Task goal » Only the lines holding "goblet" are wanted here; copy each from the listing.

╭──

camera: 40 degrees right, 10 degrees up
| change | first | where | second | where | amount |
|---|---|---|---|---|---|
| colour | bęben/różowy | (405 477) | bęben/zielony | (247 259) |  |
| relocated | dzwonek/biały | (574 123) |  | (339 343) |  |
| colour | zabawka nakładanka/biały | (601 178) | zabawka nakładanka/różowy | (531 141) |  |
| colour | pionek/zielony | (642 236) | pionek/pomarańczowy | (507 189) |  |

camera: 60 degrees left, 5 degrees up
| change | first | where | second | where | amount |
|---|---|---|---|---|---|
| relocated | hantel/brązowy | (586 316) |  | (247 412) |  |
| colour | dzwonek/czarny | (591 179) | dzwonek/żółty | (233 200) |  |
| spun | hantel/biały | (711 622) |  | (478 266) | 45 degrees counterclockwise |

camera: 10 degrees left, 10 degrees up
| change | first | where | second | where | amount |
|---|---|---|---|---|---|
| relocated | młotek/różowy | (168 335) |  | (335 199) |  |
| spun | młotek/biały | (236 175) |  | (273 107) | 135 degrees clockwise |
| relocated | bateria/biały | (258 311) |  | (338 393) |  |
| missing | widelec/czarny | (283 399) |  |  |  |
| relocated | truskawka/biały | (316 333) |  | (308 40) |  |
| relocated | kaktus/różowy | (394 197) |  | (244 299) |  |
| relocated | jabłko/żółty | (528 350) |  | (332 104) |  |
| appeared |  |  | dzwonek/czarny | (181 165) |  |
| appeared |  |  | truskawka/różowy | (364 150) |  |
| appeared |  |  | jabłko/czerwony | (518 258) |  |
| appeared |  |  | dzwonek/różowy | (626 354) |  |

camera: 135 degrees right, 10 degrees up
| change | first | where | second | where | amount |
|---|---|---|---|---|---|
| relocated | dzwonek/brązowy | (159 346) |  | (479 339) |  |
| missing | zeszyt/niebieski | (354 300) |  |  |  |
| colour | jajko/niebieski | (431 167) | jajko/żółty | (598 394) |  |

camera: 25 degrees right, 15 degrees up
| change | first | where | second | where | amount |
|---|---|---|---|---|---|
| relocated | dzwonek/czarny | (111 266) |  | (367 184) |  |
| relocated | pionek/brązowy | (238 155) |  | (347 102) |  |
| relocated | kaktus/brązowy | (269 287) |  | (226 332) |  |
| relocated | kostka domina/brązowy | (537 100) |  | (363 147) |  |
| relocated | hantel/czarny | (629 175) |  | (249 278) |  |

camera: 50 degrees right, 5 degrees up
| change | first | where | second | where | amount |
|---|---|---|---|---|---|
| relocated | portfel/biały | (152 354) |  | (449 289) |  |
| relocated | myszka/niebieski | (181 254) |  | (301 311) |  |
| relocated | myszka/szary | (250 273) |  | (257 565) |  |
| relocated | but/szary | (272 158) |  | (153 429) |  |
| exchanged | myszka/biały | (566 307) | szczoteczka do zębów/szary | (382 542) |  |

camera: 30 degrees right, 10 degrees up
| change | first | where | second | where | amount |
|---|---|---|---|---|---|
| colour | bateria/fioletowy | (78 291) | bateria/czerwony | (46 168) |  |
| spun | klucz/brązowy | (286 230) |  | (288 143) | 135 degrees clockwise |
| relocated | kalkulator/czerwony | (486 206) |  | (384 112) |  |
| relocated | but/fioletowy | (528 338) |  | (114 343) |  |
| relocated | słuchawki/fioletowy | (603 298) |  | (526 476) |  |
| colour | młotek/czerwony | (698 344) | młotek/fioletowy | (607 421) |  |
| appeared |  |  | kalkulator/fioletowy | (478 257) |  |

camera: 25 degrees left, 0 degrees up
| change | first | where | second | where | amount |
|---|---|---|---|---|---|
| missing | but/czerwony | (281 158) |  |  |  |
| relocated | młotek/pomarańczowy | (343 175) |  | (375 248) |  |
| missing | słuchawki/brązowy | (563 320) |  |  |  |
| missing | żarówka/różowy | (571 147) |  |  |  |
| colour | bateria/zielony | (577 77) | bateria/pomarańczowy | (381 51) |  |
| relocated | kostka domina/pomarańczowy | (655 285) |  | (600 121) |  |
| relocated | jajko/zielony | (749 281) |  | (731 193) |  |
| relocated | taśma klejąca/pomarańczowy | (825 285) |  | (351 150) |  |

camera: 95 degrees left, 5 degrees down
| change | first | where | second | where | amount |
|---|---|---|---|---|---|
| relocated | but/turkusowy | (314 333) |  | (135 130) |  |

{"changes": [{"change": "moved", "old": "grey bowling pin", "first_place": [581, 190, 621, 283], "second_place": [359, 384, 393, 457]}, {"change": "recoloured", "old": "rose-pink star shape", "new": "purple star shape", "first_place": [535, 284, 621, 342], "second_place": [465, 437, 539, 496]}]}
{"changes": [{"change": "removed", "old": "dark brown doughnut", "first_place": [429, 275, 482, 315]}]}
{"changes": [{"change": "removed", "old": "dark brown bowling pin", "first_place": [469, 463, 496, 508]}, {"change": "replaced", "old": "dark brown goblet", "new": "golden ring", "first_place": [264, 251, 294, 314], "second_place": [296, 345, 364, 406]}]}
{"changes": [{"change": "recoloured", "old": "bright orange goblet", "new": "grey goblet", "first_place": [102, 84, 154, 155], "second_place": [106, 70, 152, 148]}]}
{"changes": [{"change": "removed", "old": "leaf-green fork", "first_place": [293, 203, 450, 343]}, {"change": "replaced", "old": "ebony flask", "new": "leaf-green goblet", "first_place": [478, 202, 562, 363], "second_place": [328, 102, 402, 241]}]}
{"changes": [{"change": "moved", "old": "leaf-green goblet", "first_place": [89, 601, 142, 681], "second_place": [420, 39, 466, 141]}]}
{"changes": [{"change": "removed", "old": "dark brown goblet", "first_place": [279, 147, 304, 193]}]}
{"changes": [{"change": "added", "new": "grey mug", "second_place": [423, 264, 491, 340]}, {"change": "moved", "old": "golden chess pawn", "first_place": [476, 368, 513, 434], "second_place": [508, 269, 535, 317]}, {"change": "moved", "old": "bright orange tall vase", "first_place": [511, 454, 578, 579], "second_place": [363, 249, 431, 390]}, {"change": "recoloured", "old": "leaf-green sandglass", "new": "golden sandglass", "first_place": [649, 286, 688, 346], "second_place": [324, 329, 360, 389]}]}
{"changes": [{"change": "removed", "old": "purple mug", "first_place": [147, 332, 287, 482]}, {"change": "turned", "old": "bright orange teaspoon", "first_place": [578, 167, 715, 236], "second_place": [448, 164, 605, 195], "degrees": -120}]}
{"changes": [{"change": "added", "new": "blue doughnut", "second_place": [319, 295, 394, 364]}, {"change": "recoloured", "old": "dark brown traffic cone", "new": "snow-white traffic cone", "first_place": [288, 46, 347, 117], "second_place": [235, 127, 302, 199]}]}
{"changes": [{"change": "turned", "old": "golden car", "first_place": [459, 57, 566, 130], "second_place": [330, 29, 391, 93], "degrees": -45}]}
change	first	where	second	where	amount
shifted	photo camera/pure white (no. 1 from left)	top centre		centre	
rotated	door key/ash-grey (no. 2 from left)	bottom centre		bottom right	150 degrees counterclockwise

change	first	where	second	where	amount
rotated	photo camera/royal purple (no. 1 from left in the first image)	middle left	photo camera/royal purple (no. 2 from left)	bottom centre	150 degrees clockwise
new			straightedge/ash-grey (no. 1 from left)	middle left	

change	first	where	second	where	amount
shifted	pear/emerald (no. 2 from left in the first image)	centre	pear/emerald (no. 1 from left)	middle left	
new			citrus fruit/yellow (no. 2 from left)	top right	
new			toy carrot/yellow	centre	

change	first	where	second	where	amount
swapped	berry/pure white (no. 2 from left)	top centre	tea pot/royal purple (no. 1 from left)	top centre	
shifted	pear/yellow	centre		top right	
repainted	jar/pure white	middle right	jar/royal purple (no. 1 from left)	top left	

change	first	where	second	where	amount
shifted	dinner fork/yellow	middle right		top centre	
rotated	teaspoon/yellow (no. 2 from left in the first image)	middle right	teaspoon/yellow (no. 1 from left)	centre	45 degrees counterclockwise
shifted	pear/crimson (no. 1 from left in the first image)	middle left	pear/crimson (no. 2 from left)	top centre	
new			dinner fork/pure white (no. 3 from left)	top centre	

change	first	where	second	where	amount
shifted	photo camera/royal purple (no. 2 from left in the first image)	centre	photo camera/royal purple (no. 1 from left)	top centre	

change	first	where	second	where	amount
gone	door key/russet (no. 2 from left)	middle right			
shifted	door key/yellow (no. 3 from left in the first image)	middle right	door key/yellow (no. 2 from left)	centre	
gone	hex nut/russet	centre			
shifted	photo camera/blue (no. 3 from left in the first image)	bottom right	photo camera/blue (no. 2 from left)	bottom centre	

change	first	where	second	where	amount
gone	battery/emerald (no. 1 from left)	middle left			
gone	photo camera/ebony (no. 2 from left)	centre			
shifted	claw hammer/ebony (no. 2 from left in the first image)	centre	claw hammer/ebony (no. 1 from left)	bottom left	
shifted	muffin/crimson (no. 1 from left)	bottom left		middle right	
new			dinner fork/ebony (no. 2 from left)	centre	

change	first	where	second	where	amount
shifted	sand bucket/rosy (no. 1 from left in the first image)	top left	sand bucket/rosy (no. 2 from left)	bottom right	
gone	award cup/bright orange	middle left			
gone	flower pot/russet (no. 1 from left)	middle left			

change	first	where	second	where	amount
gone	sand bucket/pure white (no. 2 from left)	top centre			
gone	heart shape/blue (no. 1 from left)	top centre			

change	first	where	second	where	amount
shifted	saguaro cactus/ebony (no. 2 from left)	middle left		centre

╰──

Result of the exercise »
{"changes": [{"change": "removed", "old": "dark brown bowling pin", "first_place": [469, 463, 496, 508]}, {"change": "replaced", "old": "dark brown goblet", "new": "golden ring", "first_place": [264, 251, 294, 314], "second_place": [296, 345, 364, 406]}]}
{"changes": [{"change": "recoloured", "old": "bright orange goblet", "new": "grey goblet", "first_place": [102, 84, 154, 155], "second_place": [106, 70, 152, 148]}]}
{"changes": [{"change": "removed", "old": "leaf-green fork", "first_place": [293, 203, 450, 343]}, {"change": "replaced", "old": "ebony flask", "new": "leaf-green goblet", "first_place": [478, 202, 562, 363], "second_place": [328, 102, 402, 241]}]}
{"changes": [{"change": "moved", "old": "leaf-green goblet", "first_place": [89, 601, 142, 681], "second_place": [420, 39, 466, 141]}]}
{"changes": [{"change": "removed", "old": "dark brown goblet", "first_place": [279, 147, 304, 193]}]}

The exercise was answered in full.